● **SUPPLIED DATA**
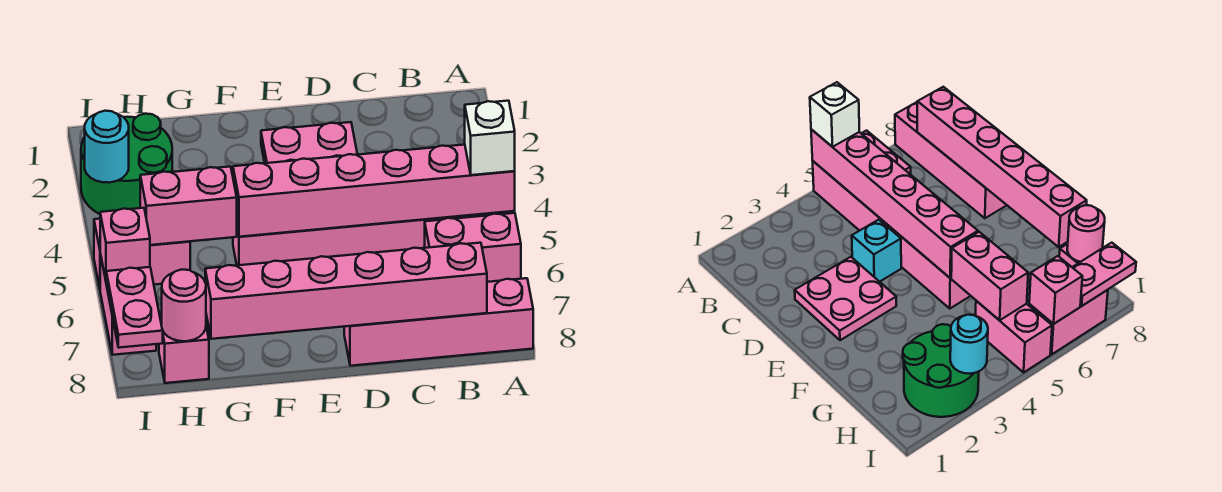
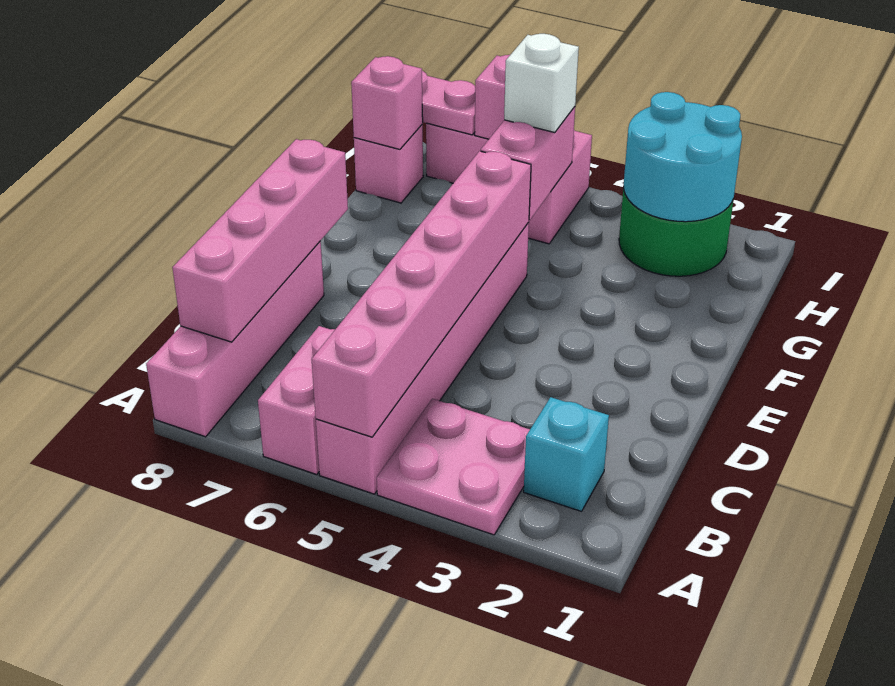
white brick A5 level 3 -> white brick H5 level 3
pink brick B8:G8 level 2 -> pink brick B8:E8 level 2
pink plate D2:E3 level 1 -> pink plate A3:B4 level 1
cyan brick D4 level 1 -> cyan brick B2 level 1
pink round brick H8 level 2 -> pink brick H8 level 2
cyan round brick I3 level 2 -> cyan round brick H2:I3 level 2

● **TASK DESCRIPTION**
Throughout the data above, copy all lines where the word "round" is found.

● **TASK RESULT**
pink round brick H8 level 2 -> pink brick H8 level 2
cyan round brick I3 level 2 -> cyan round brick H2:I3 level 2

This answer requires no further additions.